### TASK INSTRUCTIONS
For this exercise, report every line of the material that includes "minus".

- - - - -

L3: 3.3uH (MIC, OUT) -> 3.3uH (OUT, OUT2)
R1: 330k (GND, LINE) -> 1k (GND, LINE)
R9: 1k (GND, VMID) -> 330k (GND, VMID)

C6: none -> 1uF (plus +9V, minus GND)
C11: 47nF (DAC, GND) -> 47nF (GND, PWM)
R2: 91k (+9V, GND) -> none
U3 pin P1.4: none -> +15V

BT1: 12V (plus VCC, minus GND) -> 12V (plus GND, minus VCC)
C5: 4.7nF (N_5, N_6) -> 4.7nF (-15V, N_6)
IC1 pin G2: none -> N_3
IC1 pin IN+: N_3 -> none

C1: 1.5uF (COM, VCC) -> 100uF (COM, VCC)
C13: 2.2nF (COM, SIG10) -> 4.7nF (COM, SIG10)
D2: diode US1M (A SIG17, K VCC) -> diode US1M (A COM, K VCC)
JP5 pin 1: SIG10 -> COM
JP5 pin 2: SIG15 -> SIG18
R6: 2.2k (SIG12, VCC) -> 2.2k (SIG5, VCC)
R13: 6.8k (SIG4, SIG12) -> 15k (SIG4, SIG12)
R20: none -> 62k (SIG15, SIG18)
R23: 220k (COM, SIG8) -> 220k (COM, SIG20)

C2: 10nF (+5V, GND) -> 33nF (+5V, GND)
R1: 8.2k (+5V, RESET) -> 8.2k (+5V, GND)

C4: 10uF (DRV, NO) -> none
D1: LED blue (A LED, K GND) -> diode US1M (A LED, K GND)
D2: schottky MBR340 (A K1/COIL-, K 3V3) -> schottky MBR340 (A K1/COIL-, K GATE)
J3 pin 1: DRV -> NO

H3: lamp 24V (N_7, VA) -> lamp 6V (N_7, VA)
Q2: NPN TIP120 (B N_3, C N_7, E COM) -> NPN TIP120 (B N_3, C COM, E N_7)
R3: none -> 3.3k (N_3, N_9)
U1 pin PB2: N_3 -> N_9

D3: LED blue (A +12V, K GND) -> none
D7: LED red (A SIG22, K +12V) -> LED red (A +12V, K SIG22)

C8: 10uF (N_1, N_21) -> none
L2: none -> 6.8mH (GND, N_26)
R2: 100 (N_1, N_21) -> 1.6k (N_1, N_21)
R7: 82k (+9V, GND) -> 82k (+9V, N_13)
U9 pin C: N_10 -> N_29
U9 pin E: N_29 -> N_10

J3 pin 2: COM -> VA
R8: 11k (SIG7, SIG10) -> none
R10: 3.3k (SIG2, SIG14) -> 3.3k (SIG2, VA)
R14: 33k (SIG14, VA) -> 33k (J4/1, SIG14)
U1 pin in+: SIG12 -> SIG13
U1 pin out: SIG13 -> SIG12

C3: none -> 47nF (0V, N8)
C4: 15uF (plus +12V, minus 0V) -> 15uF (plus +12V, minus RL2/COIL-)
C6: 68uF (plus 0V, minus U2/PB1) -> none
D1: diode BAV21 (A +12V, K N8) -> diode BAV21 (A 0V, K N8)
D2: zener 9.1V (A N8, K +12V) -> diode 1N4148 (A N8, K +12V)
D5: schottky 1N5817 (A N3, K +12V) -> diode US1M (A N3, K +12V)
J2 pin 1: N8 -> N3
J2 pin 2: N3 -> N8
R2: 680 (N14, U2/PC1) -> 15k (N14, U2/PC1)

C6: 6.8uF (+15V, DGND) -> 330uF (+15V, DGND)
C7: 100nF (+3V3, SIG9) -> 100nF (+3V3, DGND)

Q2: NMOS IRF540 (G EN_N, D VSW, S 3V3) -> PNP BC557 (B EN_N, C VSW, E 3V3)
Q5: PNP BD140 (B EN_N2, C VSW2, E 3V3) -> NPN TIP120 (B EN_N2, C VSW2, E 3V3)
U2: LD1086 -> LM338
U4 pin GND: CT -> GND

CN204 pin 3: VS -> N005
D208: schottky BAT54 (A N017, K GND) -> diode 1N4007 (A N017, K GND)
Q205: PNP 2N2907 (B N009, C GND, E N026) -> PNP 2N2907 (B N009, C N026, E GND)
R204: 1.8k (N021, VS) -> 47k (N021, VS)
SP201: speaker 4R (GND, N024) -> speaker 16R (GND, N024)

- - - - -

### SOLUTION TO THIS EXERCISE
C6: none -> 1uF (plus +9V, minus GND)
BT1: 12V (plus VCC, minus GND) -> 12V (plus GND, minus VCC)
C4: 15uF (plus +12V, minus 0V) -> 15uF (plus +12V, minus RL2/COIL-)
C6: 68uF (plus 0V, minus U2/PB1) -> none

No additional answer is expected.